Task item -
Return the lines below that contain the word "none".

^^^^^^^^^^^^^^^^

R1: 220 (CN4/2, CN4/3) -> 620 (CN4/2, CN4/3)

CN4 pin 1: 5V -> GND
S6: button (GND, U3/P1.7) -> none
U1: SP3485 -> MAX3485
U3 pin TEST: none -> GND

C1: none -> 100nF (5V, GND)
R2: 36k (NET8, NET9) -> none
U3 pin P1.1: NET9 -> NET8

^^^^^^^^^^^^^^^^

Solution to the exercise -
S6: button (GND, U3/P1.7) -> none
U3 pin TEST: none -> GND
C1: none -> 100nF (5V, GND)
R2: 36k (NET8, NET9) -> none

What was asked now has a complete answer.